--- Exercise instructions ---
Once the line holding "orange_gituvo [488 151]" is found in the listing below, write it out and each later line exactly, up to and including the one holding "to [292 343]".

►

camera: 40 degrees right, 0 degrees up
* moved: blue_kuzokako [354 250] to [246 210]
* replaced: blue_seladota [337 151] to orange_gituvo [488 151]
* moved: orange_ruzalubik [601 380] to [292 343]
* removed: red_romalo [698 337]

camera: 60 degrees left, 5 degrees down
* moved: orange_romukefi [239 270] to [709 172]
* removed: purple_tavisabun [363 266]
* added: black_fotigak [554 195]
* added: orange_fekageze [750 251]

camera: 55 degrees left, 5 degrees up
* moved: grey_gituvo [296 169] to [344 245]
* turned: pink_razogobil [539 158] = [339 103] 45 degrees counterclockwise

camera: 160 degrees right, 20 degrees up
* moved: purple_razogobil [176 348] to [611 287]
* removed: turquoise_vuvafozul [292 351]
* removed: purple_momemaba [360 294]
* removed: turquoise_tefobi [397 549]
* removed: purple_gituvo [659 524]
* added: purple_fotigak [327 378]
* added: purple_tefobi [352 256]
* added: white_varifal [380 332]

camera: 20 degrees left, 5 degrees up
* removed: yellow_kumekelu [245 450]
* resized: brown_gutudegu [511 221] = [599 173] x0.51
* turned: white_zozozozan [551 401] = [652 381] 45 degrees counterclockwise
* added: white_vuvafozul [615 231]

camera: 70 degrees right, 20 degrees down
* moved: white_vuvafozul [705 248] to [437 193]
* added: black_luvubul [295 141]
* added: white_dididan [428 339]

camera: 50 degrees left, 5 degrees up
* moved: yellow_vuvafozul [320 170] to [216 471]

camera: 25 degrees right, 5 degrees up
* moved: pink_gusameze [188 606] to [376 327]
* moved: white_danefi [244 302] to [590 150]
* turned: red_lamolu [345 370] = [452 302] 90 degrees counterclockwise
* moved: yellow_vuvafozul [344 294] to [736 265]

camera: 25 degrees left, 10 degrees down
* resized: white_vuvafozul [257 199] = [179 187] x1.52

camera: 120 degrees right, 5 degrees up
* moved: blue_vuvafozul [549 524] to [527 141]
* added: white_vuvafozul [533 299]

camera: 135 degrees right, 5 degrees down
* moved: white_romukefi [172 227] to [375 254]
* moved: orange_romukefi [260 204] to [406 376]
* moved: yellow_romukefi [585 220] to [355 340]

◄

--- Exercise answer ---
* replaced: blue_seladota [337 151] to orange_gituvo [488 151]
* moved: orange_ruzalubik [601 380] to [292 343]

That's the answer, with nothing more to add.